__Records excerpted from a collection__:
###

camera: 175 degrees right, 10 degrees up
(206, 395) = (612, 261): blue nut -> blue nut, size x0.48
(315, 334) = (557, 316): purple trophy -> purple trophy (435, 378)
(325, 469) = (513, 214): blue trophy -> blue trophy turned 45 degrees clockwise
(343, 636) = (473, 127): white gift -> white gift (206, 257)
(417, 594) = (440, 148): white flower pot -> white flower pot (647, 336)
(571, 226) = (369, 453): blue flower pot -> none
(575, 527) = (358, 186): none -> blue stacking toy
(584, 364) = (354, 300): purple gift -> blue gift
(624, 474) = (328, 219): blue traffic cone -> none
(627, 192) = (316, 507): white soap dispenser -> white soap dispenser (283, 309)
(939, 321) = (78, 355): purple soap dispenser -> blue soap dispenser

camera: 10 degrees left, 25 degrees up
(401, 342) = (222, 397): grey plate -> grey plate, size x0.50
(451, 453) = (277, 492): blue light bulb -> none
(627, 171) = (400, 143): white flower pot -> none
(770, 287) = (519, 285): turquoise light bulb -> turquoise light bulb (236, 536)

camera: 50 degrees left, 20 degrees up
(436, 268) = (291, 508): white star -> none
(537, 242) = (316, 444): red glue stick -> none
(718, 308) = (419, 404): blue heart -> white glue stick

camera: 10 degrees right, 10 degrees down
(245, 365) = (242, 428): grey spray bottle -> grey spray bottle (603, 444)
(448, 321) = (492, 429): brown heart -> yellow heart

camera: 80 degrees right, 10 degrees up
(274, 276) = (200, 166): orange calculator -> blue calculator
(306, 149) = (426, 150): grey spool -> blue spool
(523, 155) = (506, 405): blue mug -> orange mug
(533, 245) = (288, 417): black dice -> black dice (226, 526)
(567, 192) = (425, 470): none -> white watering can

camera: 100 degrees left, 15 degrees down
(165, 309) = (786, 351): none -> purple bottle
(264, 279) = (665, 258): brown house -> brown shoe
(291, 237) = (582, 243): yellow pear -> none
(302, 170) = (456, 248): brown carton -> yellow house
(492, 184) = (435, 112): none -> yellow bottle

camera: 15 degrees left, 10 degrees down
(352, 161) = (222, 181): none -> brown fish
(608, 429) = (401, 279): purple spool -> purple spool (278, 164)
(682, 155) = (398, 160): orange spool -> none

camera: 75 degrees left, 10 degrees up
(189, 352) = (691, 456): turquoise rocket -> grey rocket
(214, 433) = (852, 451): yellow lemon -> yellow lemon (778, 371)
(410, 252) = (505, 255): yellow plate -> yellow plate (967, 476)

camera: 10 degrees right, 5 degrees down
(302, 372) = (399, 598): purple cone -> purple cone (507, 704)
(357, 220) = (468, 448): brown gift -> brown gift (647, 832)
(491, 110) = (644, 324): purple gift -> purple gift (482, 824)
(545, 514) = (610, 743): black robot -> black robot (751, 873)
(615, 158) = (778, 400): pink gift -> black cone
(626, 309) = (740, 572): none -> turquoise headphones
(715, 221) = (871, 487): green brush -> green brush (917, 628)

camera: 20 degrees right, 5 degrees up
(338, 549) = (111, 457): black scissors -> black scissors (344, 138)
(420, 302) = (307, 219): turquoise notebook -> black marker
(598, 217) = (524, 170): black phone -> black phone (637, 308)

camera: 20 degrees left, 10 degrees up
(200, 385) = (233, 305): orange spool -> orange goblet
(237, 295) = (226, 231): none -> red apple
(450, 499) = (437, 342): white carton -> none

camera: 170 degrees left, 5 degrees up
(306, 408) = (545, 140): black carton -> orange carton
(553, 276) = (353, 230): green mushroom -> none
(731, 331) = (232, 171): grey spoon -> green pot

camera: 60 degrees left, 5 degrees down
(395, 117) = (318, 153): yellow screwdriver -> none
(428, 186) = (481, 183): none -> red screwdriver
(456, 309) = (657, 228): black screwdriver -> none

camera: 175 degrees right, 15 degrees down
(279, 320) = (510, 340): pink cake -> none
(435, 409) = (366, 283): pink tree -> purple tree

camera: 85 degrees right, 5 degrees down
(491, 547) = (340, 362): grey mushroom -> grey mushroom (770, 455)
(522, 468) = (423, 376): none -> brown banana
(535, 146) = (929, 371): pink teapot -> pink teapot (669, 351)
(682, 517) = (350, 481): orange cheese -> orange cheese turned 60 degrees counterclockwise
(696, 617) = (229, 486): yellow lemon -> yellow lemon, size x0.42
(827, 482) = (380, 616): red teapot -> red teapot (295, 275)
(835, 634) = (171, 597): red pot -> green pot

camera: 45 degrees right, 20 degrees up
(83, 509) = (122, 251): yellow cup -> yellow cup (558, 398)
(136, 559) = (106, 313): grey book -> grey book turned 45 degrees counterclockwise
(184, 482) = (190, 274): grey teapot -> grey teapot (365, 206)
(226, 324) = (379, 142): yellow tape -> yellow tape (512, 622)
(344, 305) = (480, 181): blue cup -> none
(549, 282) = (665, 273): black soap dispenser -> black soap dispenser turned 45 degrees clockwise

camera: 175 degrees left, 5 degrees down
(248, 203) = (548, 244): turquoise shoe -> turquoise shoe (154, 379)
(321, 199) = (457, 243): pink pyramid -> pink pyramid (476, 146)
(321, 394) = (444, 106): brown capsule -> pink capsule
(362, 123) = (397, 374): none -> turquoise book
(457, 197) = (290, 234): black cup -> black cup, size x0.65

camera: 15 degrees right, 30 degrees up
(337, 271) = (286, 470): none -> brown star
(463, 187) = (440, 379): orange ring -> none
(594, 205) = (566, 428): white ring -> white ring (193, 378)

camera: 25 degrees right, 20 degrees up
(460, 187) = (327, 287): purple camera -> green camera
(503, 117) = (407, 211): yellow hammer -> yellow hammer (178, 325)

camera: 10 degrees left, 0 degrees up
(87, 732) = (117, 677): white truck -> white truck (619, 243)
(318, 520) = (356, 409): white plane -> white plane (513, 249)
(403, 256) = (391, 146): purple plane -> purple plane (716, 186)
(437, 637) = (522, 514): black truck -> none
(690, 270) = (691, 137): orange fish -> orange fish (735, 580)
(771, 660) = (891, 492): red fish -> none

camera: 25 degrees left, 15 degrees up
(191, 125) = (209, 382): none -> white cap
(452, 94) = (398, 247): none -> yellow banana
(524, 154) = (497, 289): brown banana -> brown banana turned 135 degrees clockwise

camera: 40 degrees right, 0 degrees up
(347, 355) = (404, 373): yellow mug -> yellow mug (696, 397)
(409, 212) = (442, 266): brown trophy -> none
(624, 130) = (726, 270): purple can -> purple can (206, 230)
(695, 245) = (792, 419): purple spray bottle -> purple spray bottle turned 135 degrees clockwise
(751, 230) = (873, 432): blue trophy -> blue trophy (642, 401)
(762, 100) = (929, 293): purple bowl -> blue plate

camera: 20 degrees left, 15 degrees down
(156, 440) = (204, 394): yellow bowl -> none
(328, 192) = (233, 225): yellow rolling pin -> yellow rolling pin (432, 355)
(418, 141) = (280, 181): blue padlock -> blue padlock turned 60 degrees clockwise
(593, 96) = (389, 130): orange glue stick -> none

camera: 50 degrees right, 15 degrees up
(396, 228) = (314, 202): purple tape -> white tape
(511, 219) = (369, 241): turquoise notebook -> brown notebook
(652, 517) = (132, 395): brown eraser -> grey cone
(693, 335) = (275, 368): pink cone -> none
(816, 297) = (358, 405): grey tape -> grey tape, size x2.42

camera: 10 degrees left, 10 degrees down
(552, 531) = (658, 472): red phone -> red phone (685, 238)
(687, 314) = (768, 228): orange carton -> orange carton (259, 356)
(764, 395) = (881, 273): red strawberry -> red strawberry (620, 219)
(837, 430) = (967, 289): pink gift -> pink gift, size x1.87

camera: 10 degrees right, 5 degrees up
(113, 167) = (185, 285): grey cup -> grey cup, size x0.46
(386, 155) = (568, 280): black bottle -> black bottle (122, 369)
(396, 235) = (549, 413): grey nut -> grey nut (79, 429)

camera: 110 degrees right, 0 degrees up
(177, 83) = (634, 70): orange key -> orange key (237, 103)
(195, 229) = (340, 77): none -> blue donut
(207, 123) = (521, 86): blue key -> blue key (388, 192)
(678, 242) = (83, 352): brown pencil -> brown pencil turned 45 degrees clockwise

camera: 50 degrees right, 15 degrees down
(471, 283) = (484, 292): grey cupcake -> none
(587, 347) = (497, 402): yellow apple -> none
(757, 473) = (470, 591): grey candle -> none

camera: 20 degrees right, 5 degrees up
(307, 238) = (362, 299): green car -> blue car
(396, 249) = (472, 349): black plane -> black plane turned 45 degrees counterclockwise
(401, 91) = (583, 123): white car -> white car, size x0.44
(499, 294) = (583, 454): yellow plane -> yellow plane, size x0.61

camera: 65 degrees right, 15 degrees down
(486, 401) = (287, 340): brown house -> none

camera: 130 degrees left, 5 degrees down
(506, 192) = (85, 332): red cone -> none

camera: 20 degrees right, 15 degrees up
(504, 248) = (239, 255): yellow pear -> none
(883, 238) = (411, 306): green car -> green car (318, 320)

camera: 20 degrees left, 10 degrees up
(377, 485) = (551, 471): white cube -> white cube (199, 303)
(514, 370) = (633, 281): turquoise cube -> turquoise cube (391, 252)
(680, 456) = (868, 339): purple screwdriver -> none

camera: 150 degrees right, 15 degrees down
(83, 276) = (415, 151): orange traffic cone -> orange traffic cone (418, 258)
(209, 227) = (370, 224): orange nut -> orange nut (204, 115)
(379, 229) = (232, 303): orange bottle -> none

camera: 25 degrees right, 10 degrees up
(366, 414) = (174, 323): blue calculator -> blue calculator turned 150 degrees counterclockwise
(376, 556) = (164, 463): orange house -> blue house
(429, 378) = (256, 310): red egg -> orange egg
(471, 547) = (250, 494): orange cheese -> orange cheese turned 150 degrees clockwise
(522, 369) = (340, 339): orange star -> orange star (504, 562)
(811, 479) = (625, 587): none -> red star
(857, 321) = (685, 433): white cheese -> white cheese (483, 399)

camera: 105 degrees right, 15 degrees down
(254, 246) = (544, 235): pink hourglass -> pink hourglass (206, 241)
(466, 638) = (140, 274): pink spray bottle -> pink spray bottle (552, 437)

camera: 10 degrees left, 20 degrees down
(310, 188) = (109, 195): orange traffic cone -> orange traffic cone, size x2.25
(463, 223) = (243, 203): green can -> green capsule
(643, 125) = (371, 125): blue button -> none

###

From the entries above, give again exactly the lines running from the line with "(318, 520) = (356, 409): white" to the line with "(690, 270) = (691, 137): orange"; include both of those lines.

__Task solution__:
(318, 520) = (356, 409): white plane -> white plane (513, 249)
(403, 256) = (391, 146): purple plane -> purple plane (716, 186)
(437, 637) = (522, 514): black truck -> none
(690, 270) = (691, 137): orange fish -> orange fish (735, 580)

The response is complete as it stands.